§ **INSTRUCTIONS TO FOLLOW**:
Your copy should begin at the line containing "degrees: -105" and end at the last line of the records below, matching each line exactly and leaving out pictures.

§ **THE DATA**:
§ §

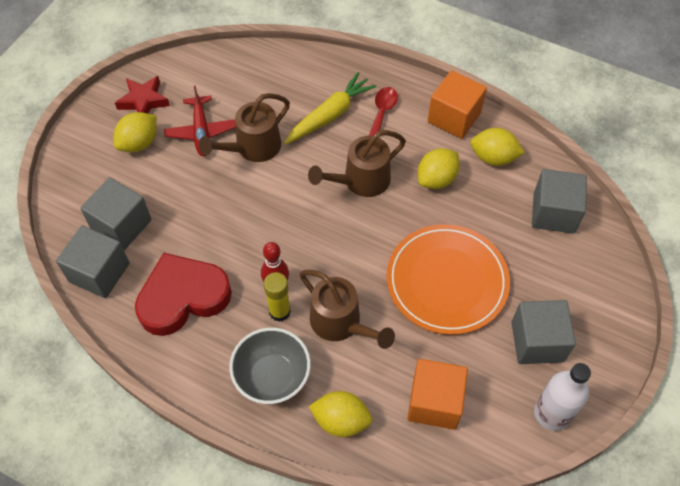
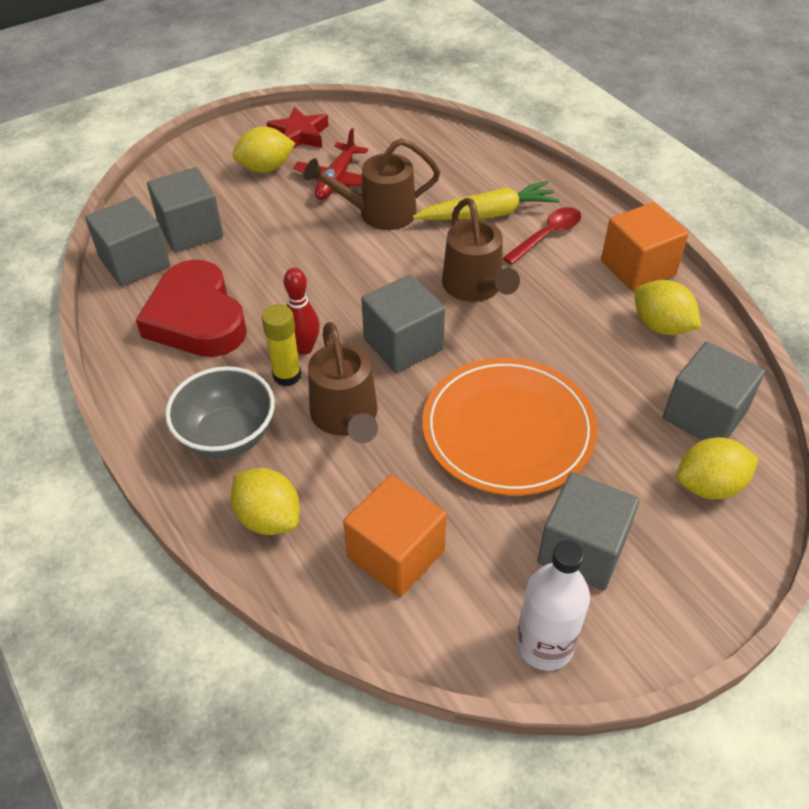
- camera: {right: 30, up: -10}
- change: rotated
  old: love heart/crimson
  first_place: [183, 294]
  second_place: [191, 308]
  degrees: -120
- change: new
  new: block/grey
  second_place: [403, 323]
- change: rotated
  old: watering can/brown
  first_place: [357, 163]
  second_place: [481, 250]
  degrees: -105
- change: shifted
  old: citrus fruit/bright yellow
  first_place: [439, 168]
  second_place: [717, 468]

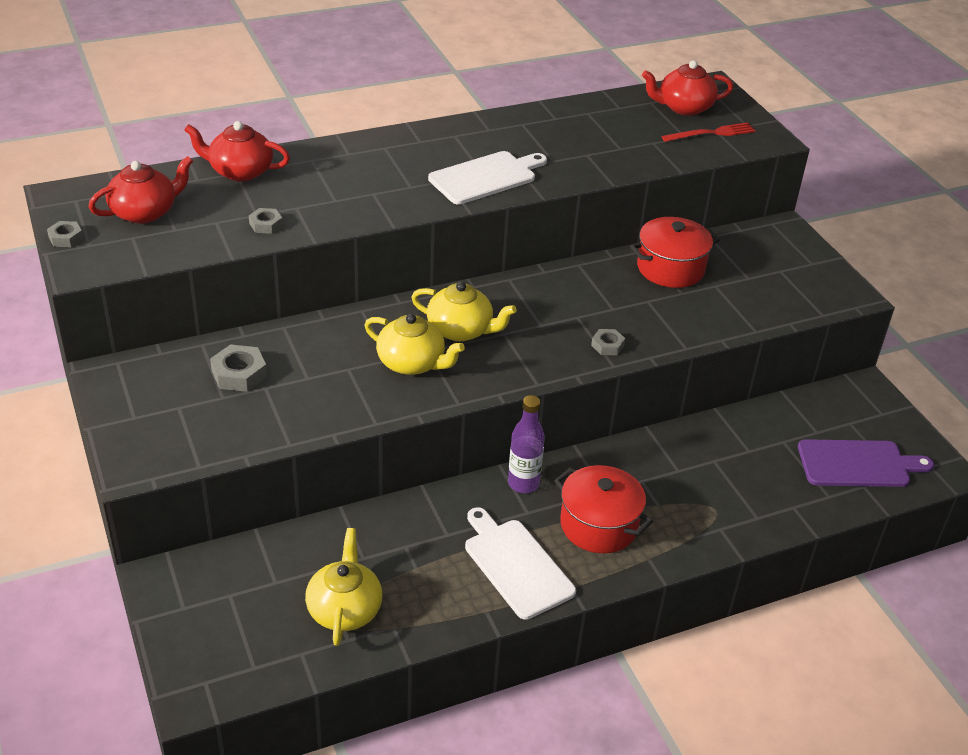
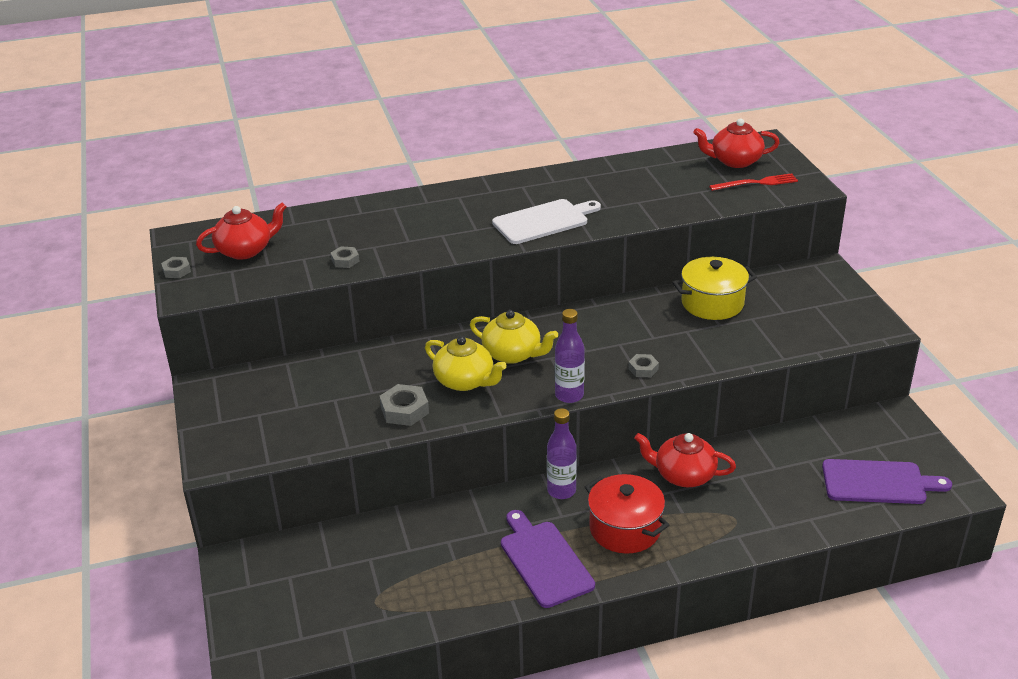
- camera: {right: 10, up: -5}
- change: shifted
  old: nut/grey
  first_place: [238, 368]
  second_place: [404, 405]
- change: repainted
  old: chopping board/snow-white
  new: chopping board/purple
  first_place: [520, 563]
  second_place: [548, 559]
- change: new
  new: bottle/purple
  second_place: [570, 356]
- change: shifted
  old: teapot/crimson
  first_place: [237, 151]
  second_place: [685, 460]
- change: repainted
  old: pot/crimson
  new: pot/bright yellow
  first_place: [675, 252]
  second_place: [714, 288]
- change: gone
  old: teapot/bright yellow
  first_place: [343, 587]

§ §

§ **RESULT FOR THIS EXERCISE**:
  degrees: -105
- change: shifted
  old: citrus fruit/bright yellow
  first_place: [439, 168]
  second_place: [717, 468]

- camera: {right: 10, up: -5}
- change: shifted
  old: nut/grey
  first_place: [238, 368]
  second_place: [404, 405]
- change: repainted
  old: chopping board/snow-white
  new: chopping board/purple
  first_place: [520, 563]
  second_place: [548, 559]
- change: new
  new: bottle/purple
  second_place: [570, 356]
- change: shifted
  old: teapot/crimson
  first_place: [237, 151]
  second_place: [685, 460]
- change: repainted
  old: pot/crimson
  new: pot/bright yellow
  first_place: [675, 252]
  second_place: [714, 288]
- change: gone
  old: teapot/bright yellow
  first_place: [343, 587]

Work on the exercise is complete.